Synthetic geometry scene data
-------------------------

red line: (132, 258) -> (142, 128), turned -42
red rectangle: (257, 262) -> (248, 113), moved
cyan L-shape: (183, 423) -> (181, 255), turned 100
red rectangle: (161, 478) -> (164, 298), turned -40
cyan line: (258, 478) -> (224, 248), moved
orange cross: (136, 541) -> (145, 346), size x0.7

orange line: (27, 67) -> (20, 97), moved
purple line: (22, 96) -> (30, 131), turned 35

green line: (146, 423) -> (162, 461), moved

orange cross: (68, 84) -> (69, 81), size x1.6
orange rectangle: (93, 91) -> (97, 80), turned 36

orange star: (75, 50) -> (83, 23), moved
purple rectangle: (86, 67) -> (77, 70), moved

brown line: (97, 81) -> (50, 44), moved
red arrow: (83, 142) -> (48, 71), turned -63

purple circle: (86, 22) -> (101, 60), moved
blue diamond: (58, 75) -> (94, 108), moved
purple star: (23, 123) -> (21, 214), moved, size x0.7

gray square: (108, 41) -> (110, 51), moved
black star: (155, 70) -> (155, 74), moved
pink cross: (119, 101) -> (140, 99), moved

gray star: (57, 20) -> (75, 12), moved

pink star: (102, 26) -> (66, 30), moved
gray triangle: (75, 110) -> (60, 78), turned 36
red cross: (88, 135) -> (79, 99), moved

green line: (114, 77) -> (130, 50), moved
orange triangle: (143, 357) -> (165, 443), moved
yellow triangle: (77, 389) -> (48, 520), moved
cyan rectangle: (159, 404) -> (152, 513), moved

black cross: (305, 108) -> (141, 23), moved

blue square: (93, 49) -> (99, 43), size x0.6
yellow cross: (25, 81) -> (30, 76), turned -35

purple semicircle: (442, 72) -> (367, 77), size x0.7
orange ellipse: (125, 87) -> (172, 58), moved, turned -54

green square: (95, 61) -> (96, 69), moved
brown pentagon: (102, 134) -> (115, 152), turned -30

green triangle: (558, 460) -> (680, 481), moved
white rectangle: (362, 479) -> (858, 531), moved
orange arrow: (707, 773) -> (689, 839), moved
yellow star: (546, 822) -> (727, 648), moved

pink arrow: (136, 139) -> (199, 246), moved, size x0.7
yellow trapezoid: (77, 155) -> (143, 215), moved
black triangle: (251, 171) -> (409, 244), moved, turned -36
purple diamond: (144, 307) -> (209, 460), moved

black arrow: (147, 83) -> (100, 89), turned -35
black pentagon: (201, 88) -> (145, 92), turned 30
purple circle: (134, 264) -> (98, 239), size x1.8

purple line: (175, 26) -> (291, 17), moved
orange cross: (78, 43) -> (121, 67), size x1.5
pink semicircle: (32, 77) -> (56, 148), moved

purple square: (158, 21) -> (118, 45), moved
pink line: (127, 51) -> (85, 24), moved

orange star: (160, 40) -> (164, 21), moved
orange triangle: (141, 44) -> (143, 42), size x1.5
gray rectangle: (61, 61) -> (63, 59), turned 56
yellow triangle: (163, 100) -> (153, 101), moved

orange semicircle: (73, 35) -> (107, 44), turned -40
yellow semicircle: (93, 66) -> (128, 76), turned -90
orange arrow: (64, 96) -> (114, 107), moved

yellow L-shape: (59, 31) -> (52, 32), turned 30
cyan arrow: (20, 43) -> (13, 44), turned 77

-------------------------

Activity: Write all the entries out again exactly as they are.

Response:
red line: (132, 258) -> (142, 128), turned -42
red rectangle: (257, 262) -> (248, 113), moved
cyan L-shape: (183, 423) -> (181, 255), turned 100
red rectangle: (161, 478) -> (164, 298), turned -40
cyan line: (258, 478) -> (224, 248), moved
orange cross: (136, 541) -> (145, 346), size x0.7

orange line: (27, 67) -> (20, 97), moved
purple line: (22, 96) -> (30, 131), turned 35

green line: (146, 423) -> (162, 461), moved

orange cross: (68, 84) -> (69, 81), size x1.6
orange rectangle: (93, 91) -> (97, 80), turned 36

orange star: (75, 50) -> (83, 23), moved
purple rectangle: (86, 67) -> (77, 70), moved

brown line: (97, 81) -> (50, 44), moved
red arrow: (83, 142) -> (48, 71), turned -63

purple circle: (86, 22) -> (101, 60), moved
blue diamond: (58, 75) -> (94, 108), moved
purple star: (23, 123) -> (21, 214), moved, size x0.7

gray square: (108, 41) -> (110, 51), moved
black star: (155, 70) -> (155, 74), moved
pink cross: (119, 101) -> (140, 99), moved

gray star: (57, 20) -> (75, 12), moved

pink star: (102, 26) -> (66, 30), moved
gray triangle: (75, 110) -> (60, 78), turned 36
red cross: (88, 135) -> (79, 99), moved

green line: (114, 77) -> (130, 50), moved
orange triangle: (143, 357) -> (165, 443), moved
yellow triangle: (77, 389) -> (48, 520), moved
cyan rectangle: (159, 404) -> (152, 513), moved

black cross: (305, 108) -> (141, 23), moved

blue square: (93, 49) -> (99, 43), size x0.6
yellow cross: (25, 81) -> (30, 76), turned -35

purple semicircle: (442, 72) -> (367, 77), size x0.7
orange ellipse: (125, 87) -> (172, 58), moved, turned -54

green square: (95, 61) -> (96, 69), moved
brown pentagon: (102, 134) -> (115, 152), turned -30

green triangle: (558, 460) -> (680, 481), moved
white rectangle: (362, 479) -> (858, 531), moved
orange arrow: (707, 773) -> (689, 839), moved
yellow star: (546, 822) -> (727, 648), moved

pink arrow: (136, 139) -> (199, 246), moved, size x0.7
yellow trapezoid: (77, 155) -> (143, 215), moved
black triangle: (251, 171) -> (409, 244), moved, turned -36
purple diamond: (144, 307) -> (209, 460), moved

black arrow: (147, 83) -> (100, 89), turned -35
black pentagon: (201, 88) -> (145, 92), turned 30
purple circle: (134, 264) -> (98, 239), size x1.8

purple line: (175, 26) -> (291, 17), moved
orange cross: (78, 43) -> (121, 67), size x1.5
pink semicircle: (32, 77) -> (56, 148), moved

purple square: (158, 21) -> (118, 45), moved
pink line: (127, 51) -> (85, 24), moved

orange star: (160, 40) -> (164, 21), moved
orange triangle: (141, 44) -> (143, 42), size x1.5
gray rectangle: (61, 61) -> (63, 59), turned 56
yellow triangle: (163, 100) -> (153, 101), moved

orange semicircle: (73, 35) -> (107, 44), turned -40
yellow semicircle: (93, 66) -> (128, 76), turned -90
orange arrow: (64, 96) -> (114, 107), moved

yellow L-shape: (59, 31) -> (52, 32), turned 30
cyan arrow: (20, 43) -> (13, 44), turned 77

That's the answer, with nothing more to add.